MATERIAL FOR THIS TASK
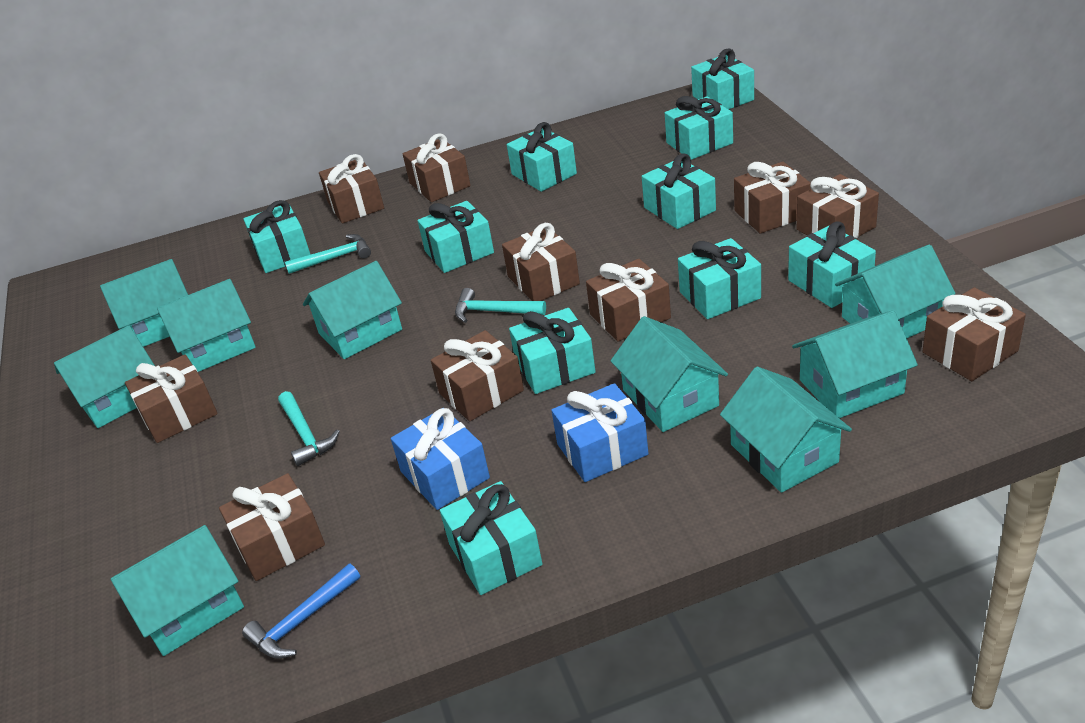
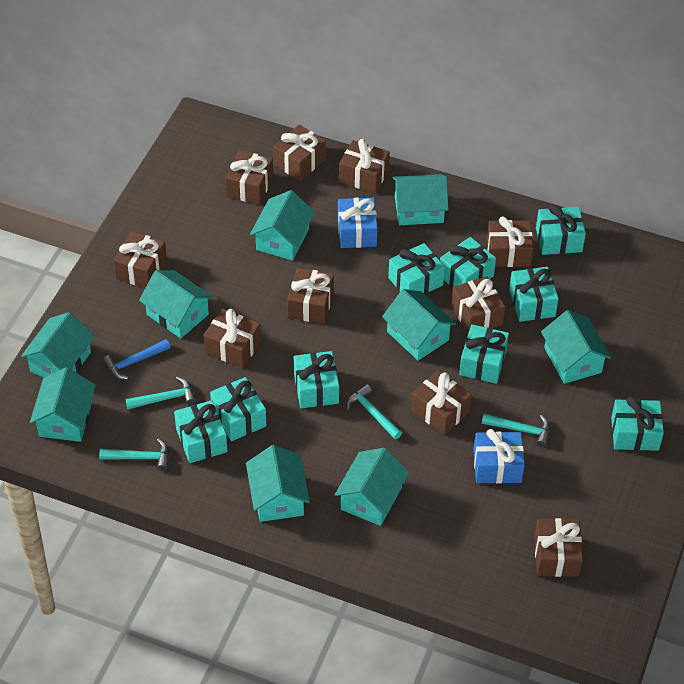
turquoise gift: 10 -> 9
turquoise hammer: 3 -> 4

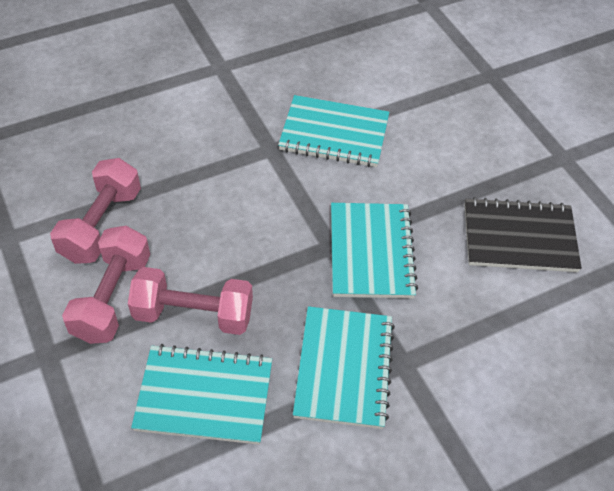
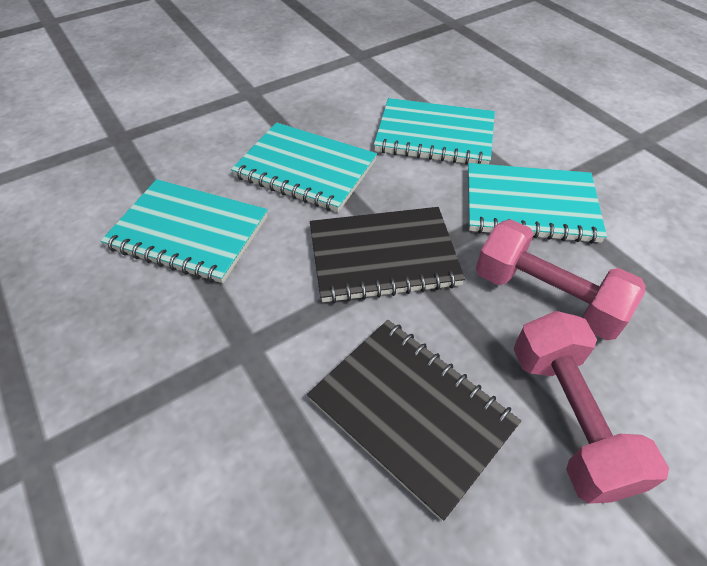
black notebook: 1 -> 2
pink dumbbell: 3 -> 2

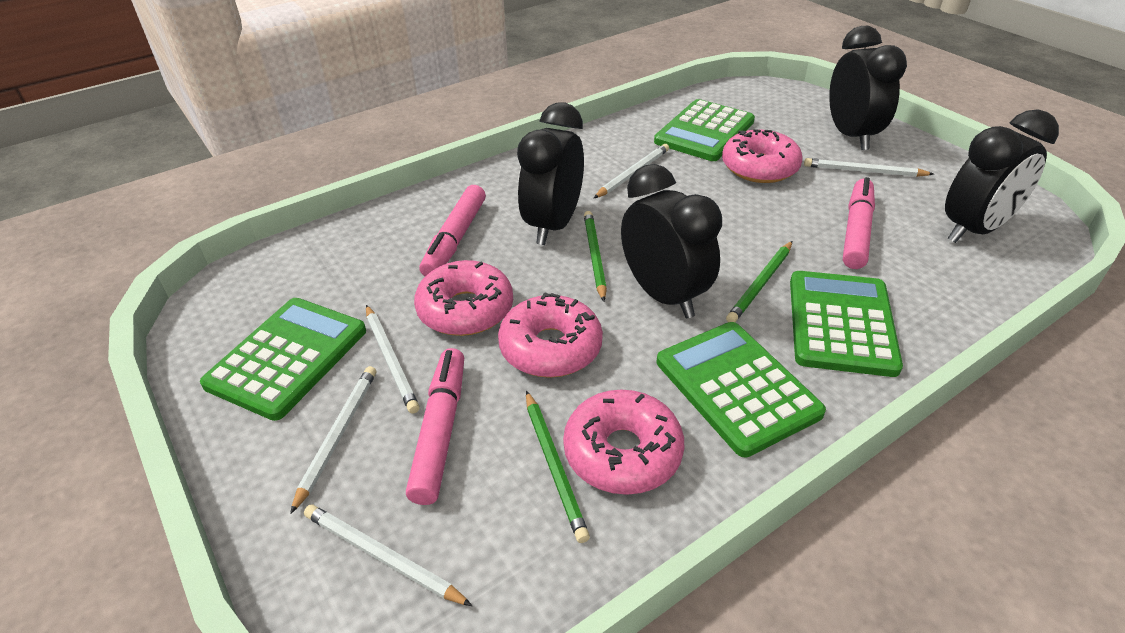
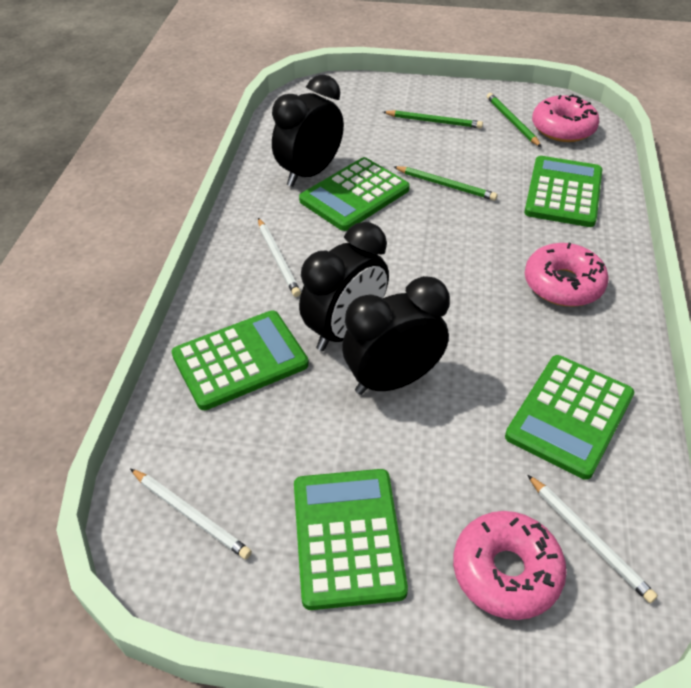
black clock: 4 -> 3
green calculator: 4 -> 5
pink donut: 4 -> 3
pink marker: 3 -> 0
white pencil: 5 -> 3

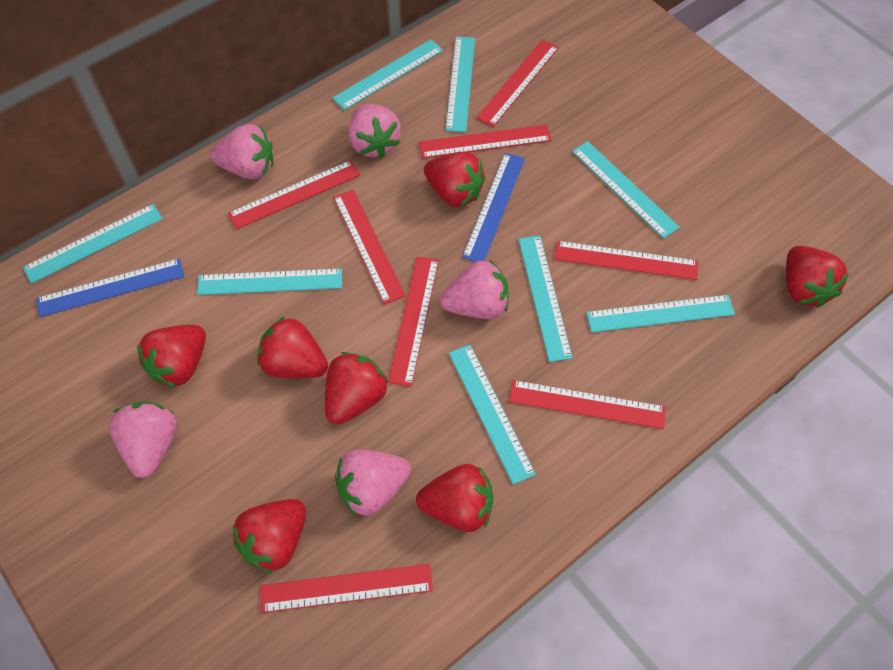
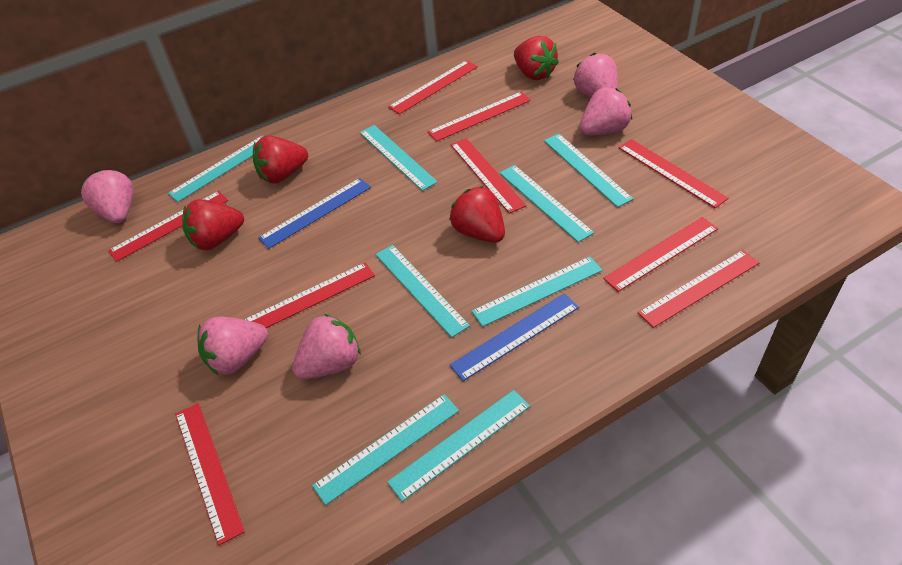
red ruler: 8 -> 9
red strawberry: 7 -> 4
* * *
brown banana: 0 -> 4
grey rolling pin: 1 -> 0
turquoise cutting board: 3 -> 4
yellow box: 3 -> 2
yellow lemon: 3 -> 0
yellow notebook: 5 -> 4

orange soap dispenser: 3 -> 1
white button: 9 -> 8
==
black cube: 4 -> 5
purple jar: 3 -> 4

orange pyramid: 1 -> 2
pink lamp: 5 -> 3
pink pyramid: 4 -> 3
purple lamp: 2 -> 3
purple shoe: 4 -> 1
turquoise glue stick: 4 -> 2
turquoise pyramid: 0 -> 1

TO DO
Work out how many lines in the entries contain "notebook" and give that number alone.

TASK RESULT
2